▶ [What is needed] All that is wanted is an exact copy of the line containing "grey ring [397,293,445,326]" and the lines after it, through the end of the records.

•••

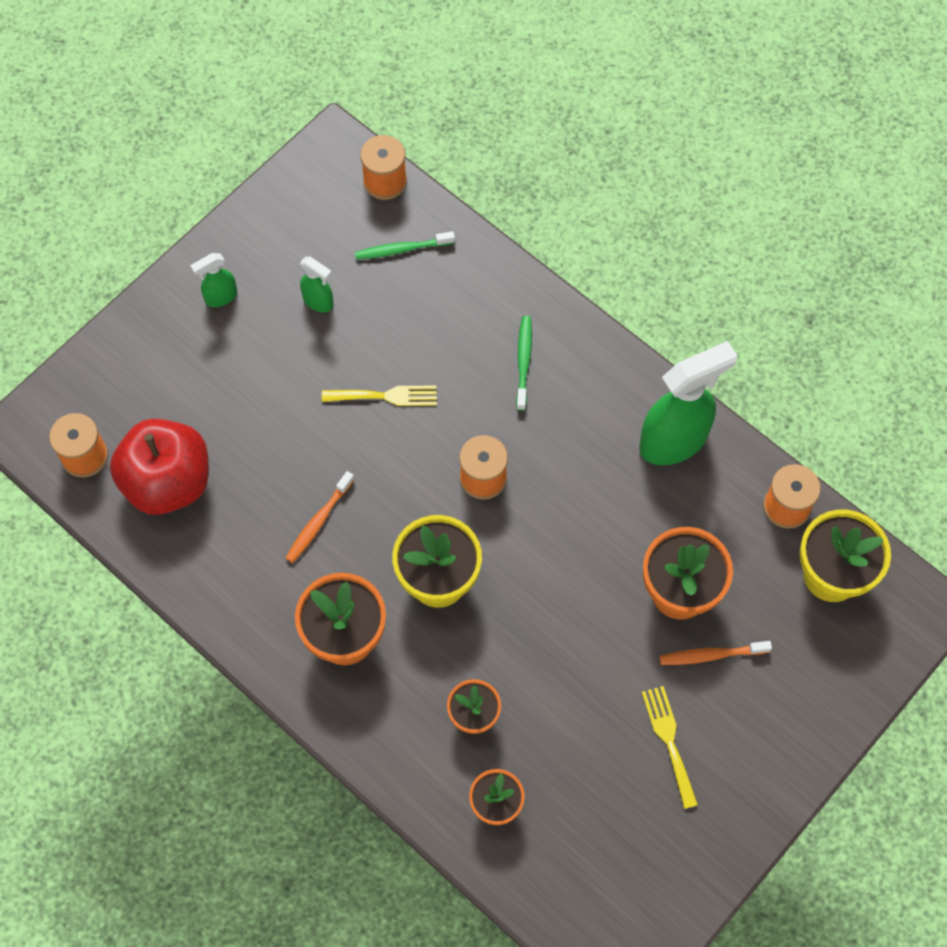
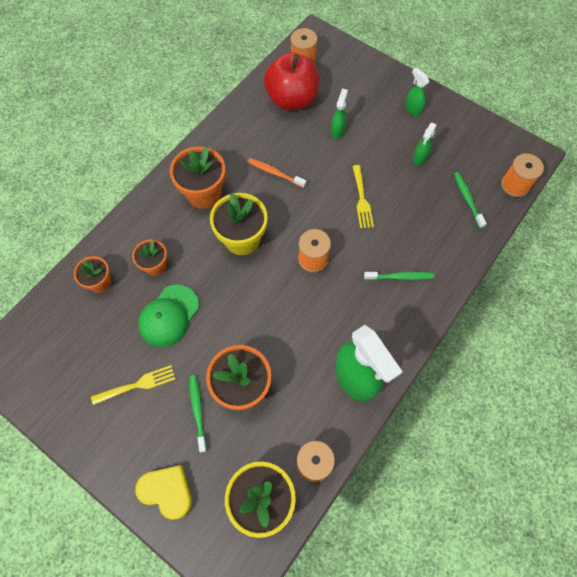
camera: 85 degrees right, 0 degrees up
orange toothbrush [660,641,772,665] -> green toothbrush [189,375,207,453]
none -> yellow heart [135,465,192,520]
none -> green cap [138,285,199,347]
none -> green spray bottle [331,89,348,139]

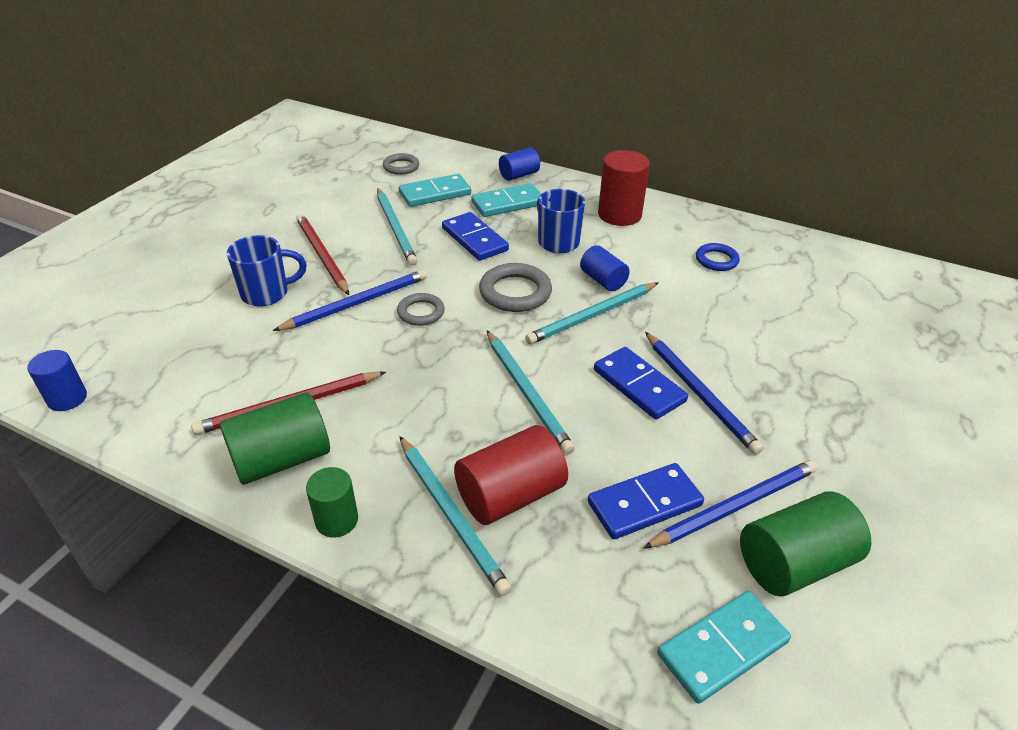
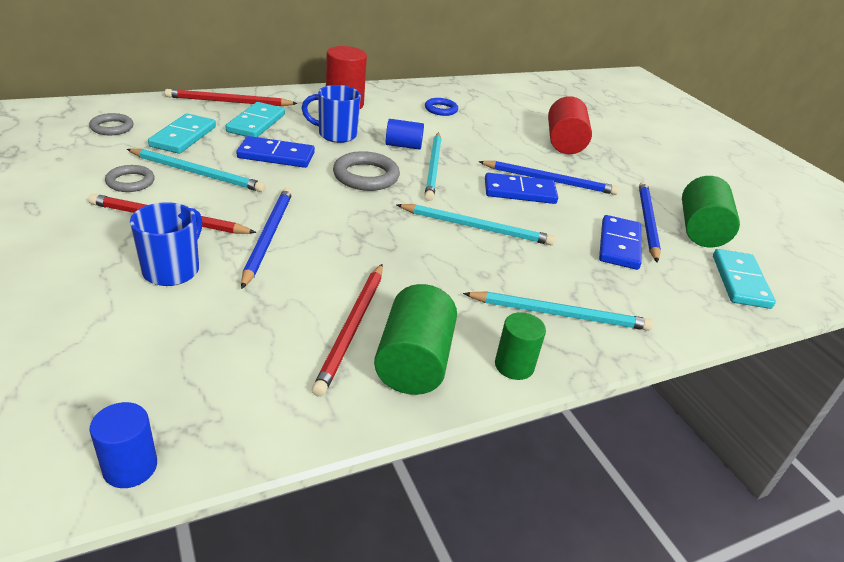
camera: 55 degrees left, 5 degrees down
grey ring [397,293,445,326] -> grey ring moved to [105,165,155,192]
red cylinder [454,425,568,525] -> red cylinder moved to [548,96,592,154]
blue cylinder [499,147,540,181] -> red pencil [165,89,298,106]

•••

▶ [Reply]
grey ring [397,293,445,326] -> grey ring moved to [105,165,155,192]
red cylinder [454,425,568,525] -> red cylinder moved to [548,96,592,154]
blue cylinder [499,147,540,181] -> red pencil [165,89,298,106]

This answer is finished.